■ TASK TO COMPLETE ■
Each entry below needs to be transcribed verbatim; the images should not appear.

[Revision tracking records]
:::::

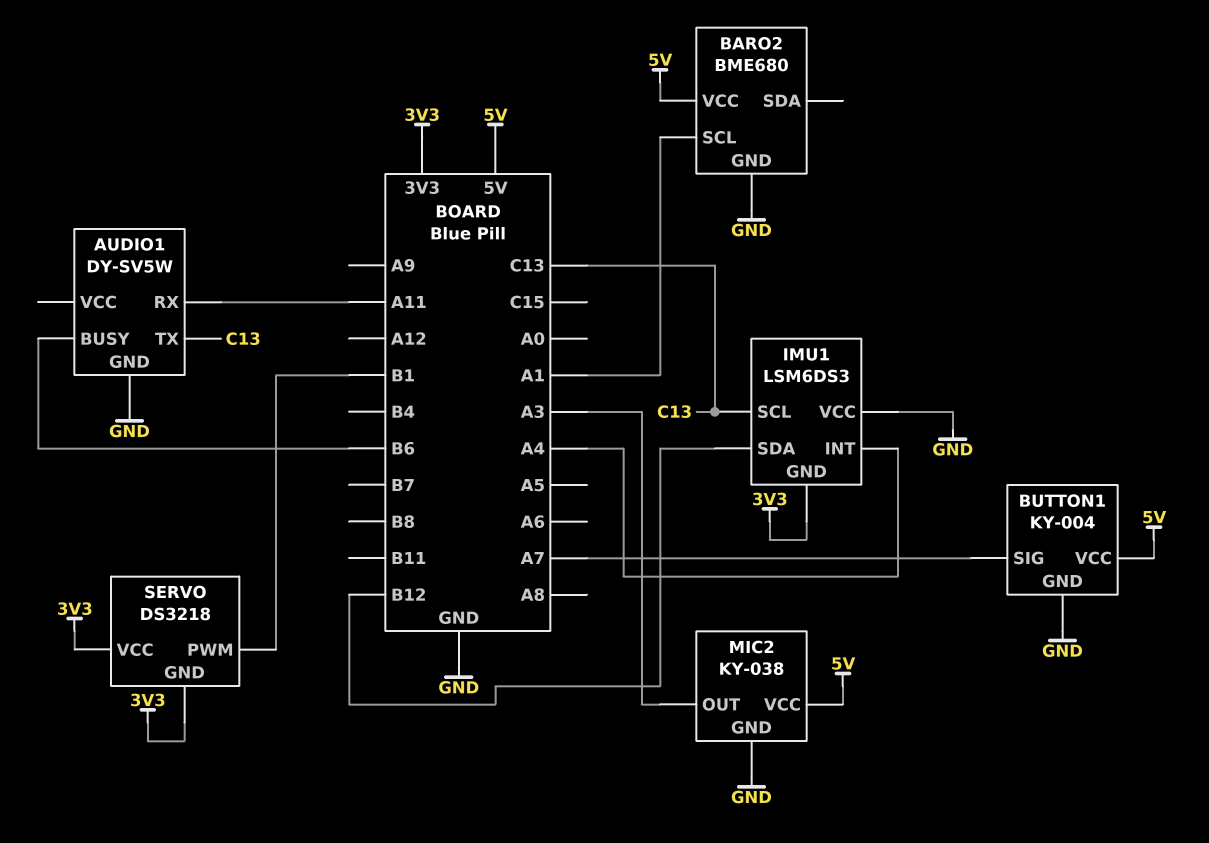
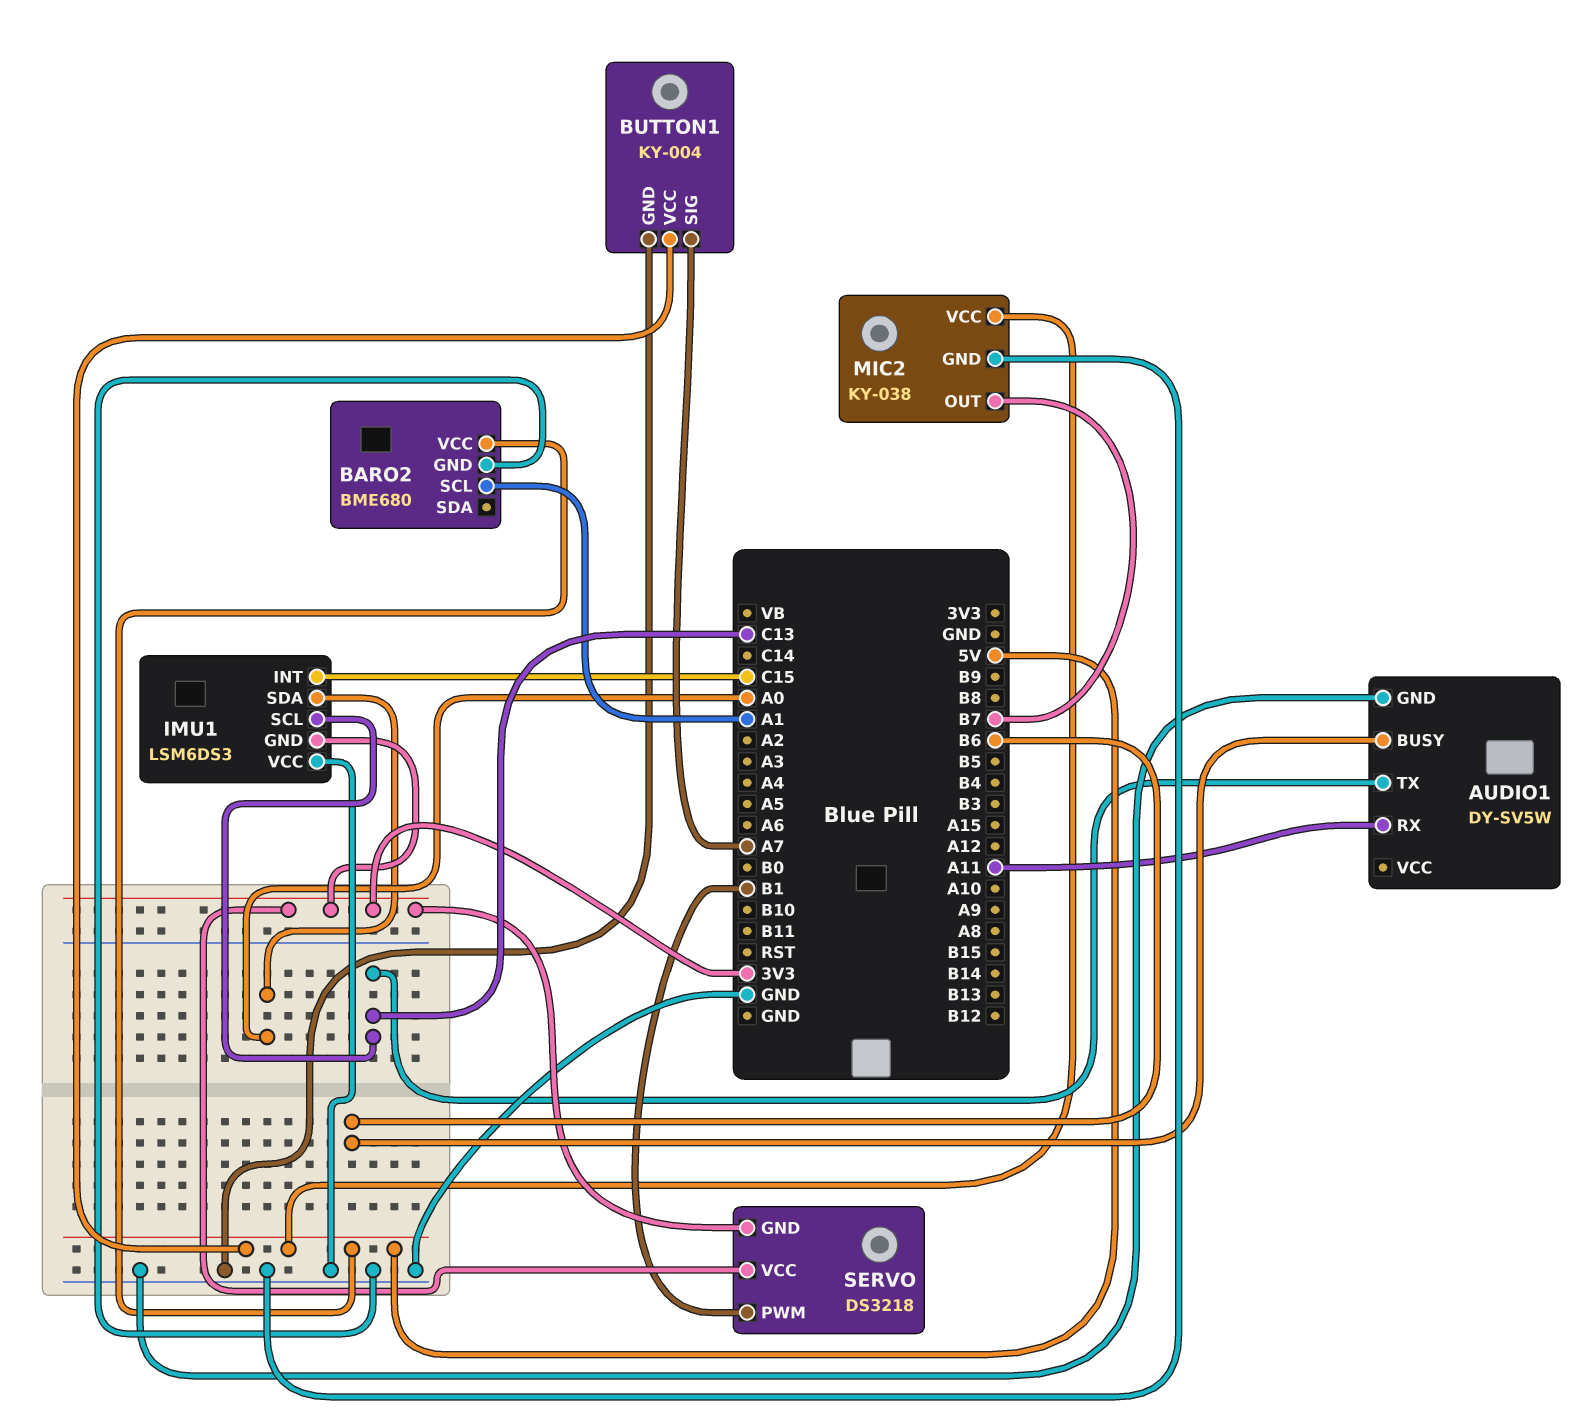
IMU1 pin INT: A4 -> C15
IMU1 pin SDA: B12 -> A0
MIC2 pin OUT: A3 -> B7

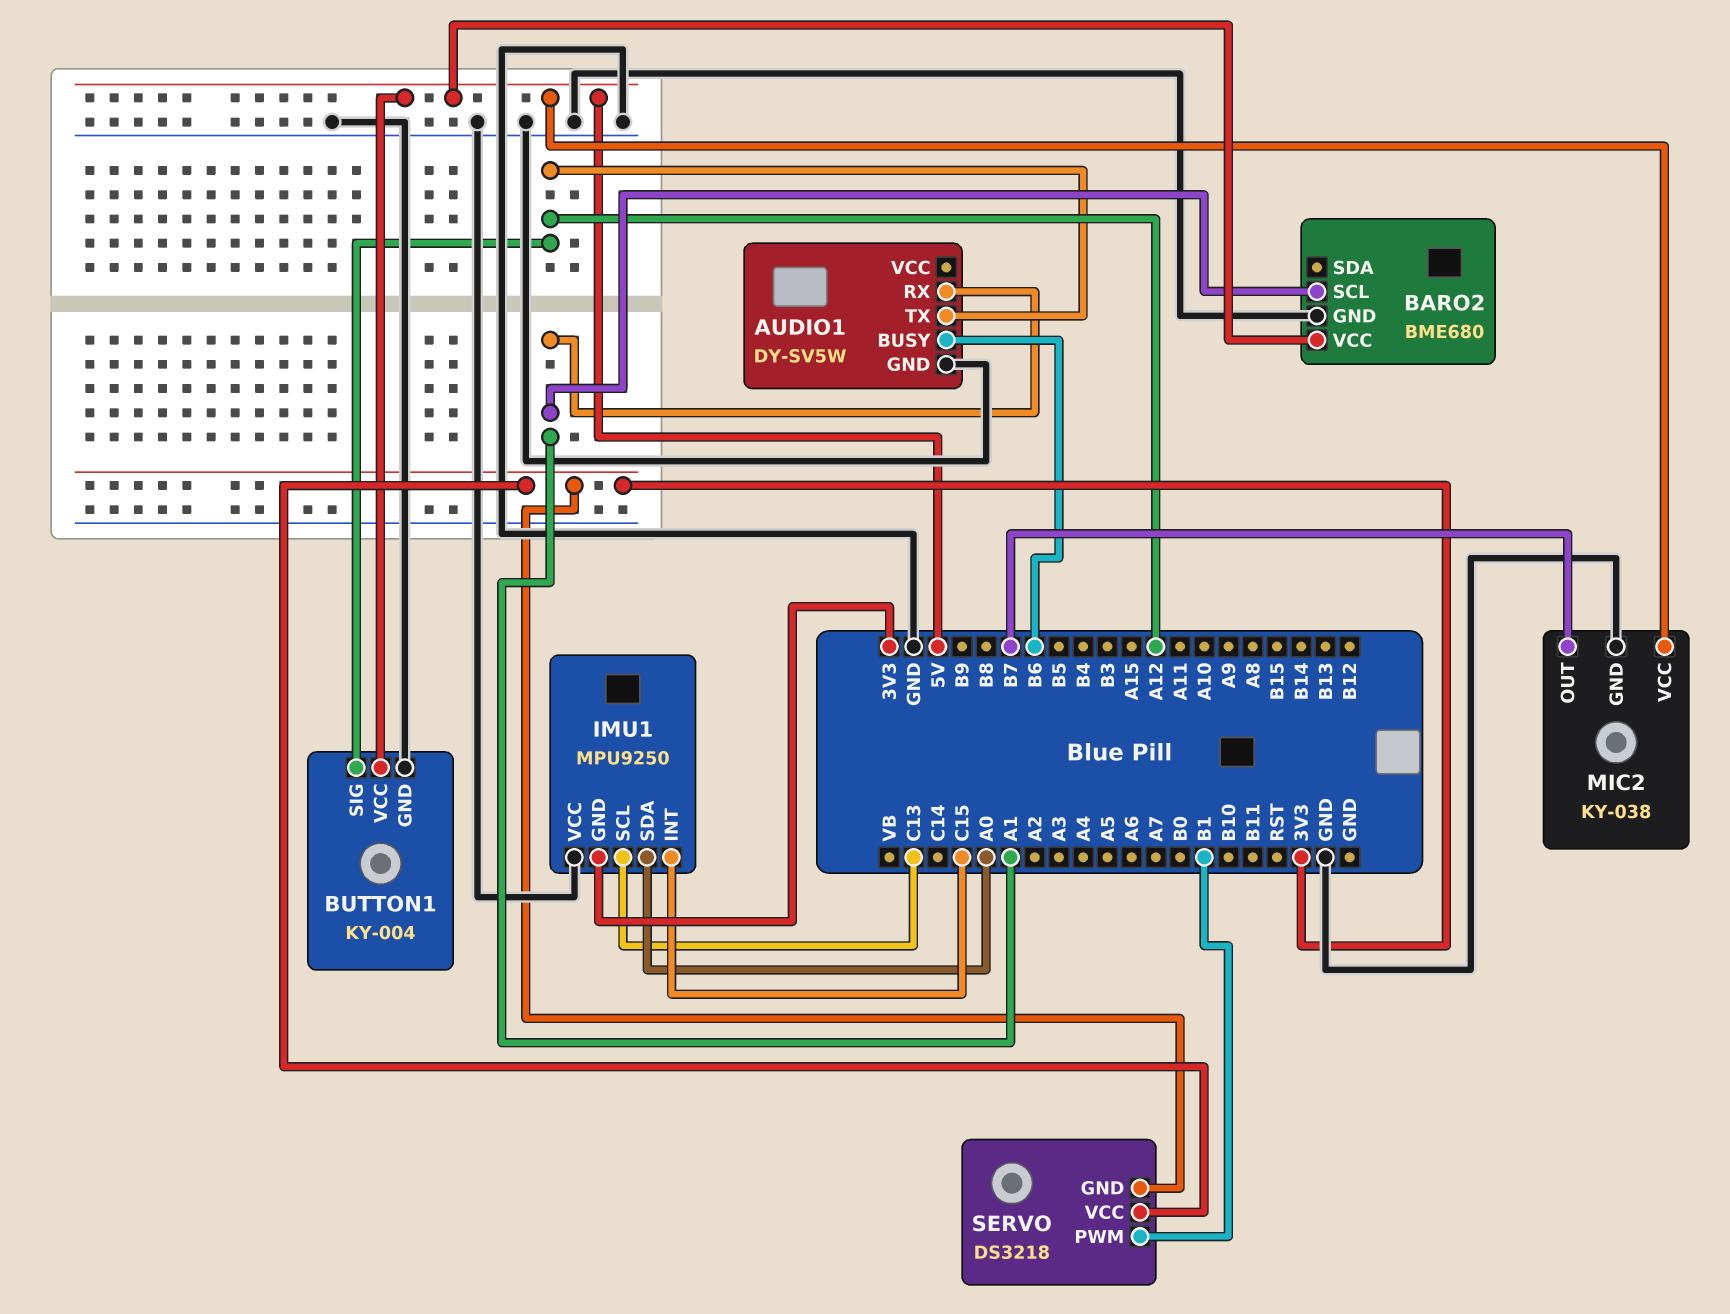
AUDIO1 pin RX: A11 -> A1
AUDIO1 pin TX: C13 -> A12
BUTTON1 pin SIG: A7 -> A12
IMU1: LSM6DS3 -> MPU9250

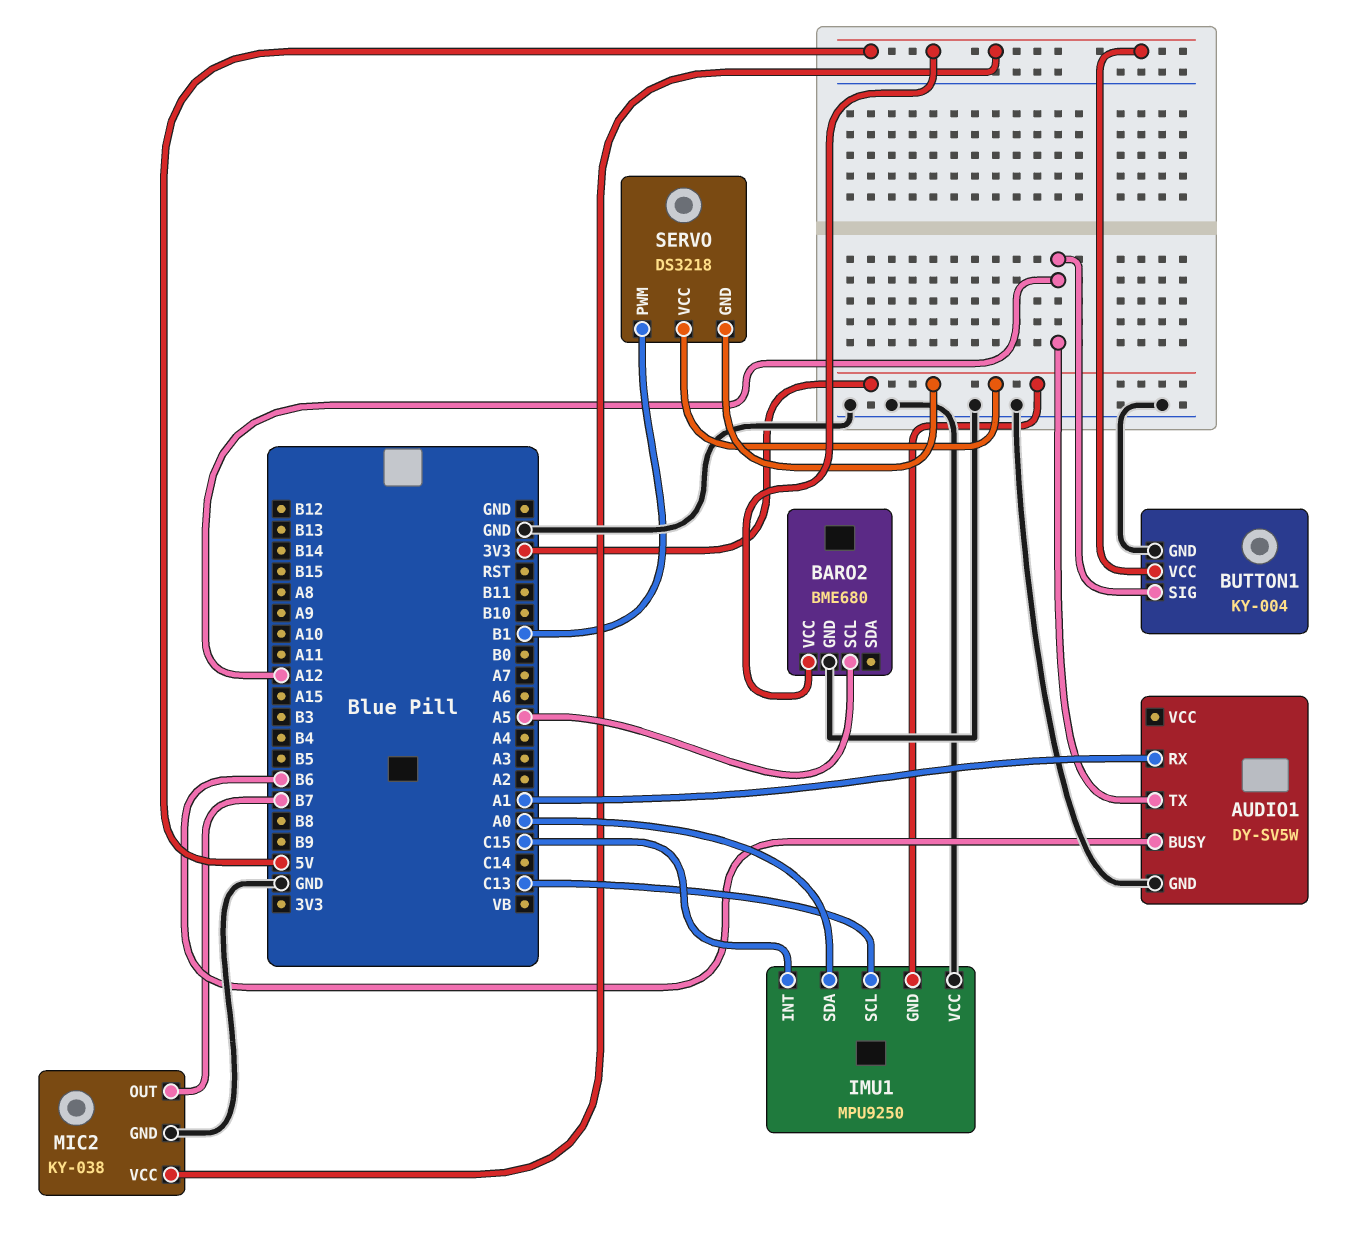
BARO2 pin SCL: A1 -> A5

:::::

■ YOUR SOLUTION ■
IMU1 pin INT: A4 -> C15
IMU1 pin SDA: B12 -> A0
MIC2 pin OUT: A3 -> B7

AUDIO1 pin RX: A11 -> A1
AUDIO1 pin TX: C13 -> A12
BUTTON1 pin SIG: A7 -> A12
IMU1: LSM6DS3 -> MPU9250

BARO2 pin SCL: A1 -> A5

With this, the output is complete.